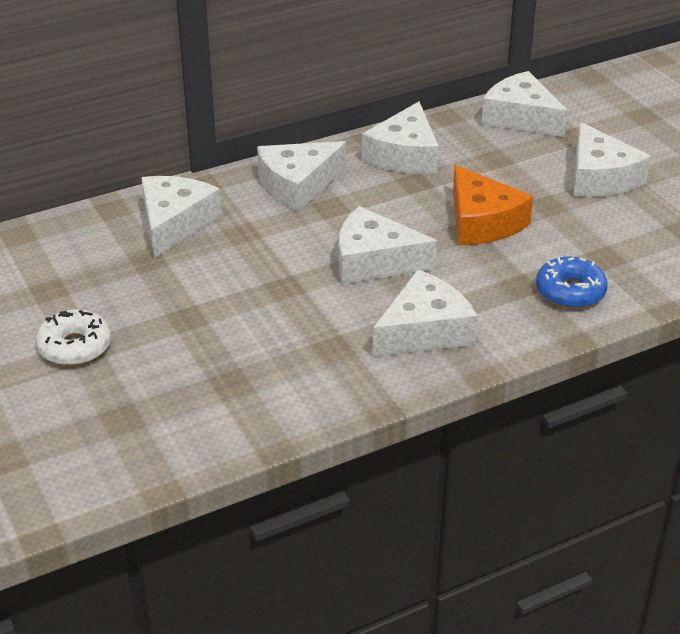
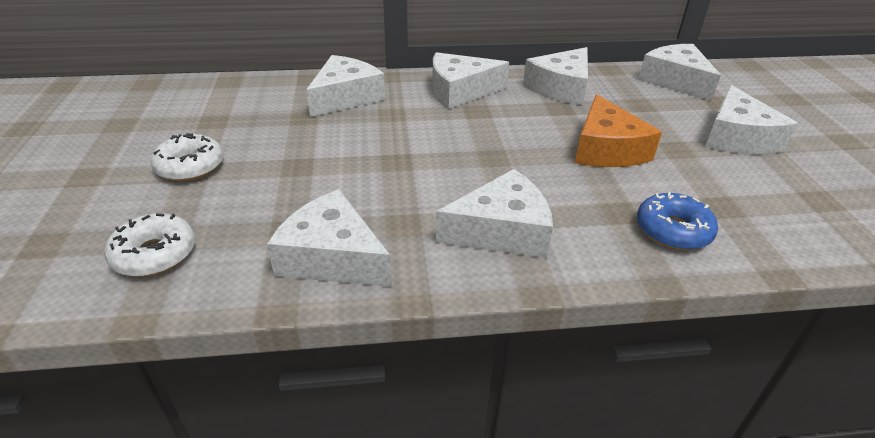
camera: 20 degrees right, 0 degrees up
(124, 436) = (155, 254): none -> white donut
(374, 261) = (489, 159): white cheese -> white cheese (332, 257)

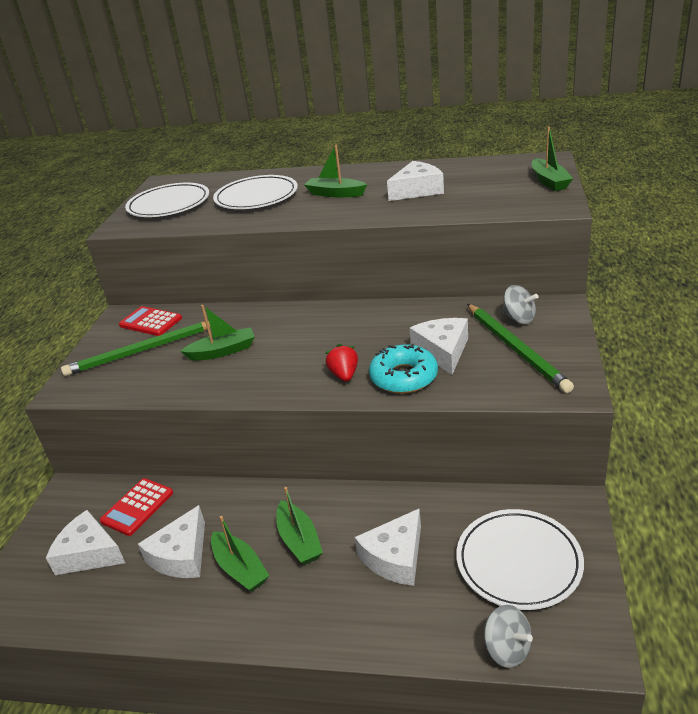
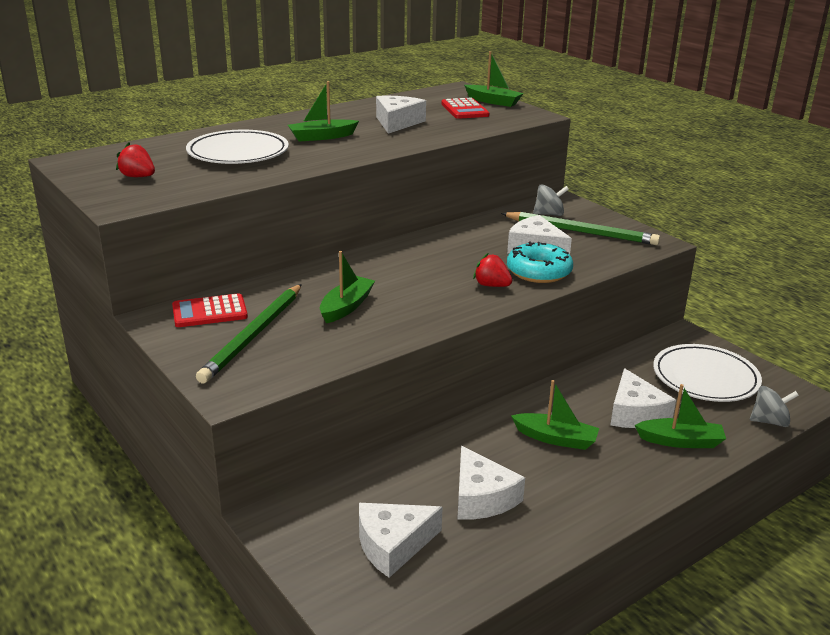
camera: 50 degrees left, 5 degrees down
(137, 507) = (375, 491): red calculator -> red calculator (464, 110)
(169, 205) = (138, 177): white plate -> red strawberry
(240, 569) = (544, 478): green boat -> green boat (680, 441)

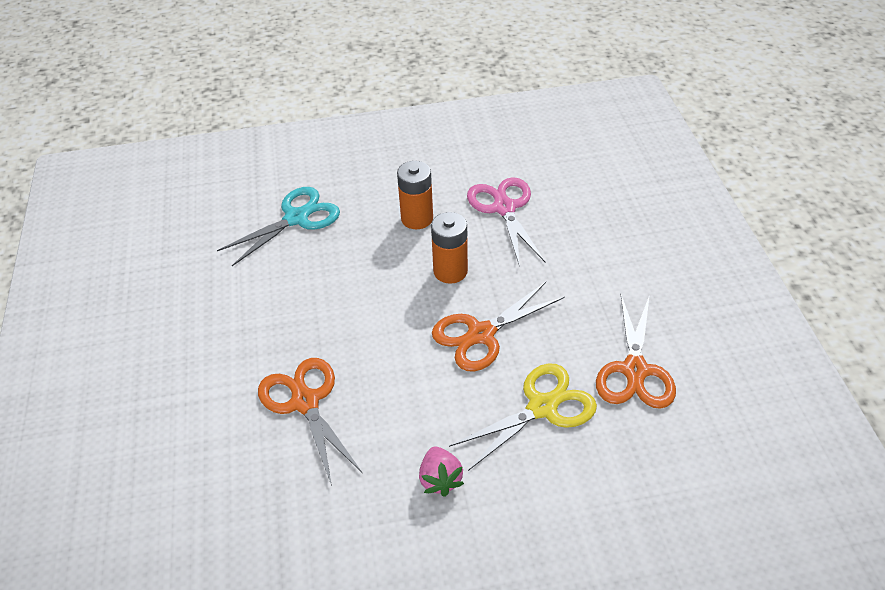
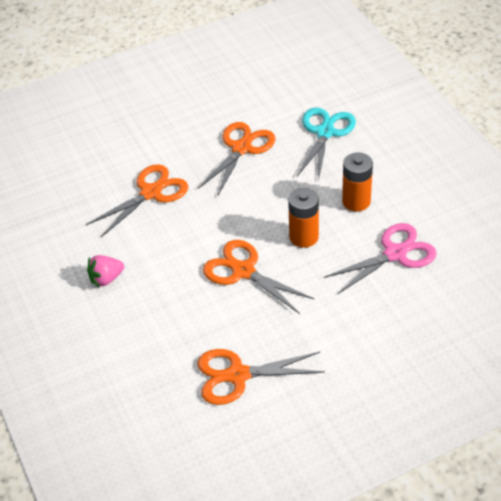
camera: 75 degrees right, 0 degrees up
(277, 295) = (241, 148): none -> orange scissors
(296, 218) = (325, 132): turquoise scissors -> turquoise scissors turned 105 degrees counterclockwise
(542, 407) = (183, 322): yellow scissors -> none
□ □ □ □ □ □ □
(DESCRIPTION OF THE TASK) The full data, repeated exactly and stripped of its pictures, is the expected answer.

(SOLUTION TO THIS PROBLEM)
camera: 20 degrees right, 0 degrees up
(124, 436) = (155, 254): none -> white donut
(374, 261) = (489, 159): white cheese -> white cheese (332, 257)

camera: 50 degrees left, 5 degrees down
(137, 507) = (375, 491): red calculator -> red calculator (464, 110)
(169, 205) = (138, 177): white plate -> red strawberry
(240, 569) = (544, 478): green boat -> green boat (680, 441)

camera: 75 degrees right, 0 degrees up
(277, 295) = (241, 148): none -> orange scissors
(296, 218) = (325, 132): turquoise scissors -> turquoise scissors turned 105 degrees counterclockwise
(542, 407) = (183, 322): yellow scissors -> none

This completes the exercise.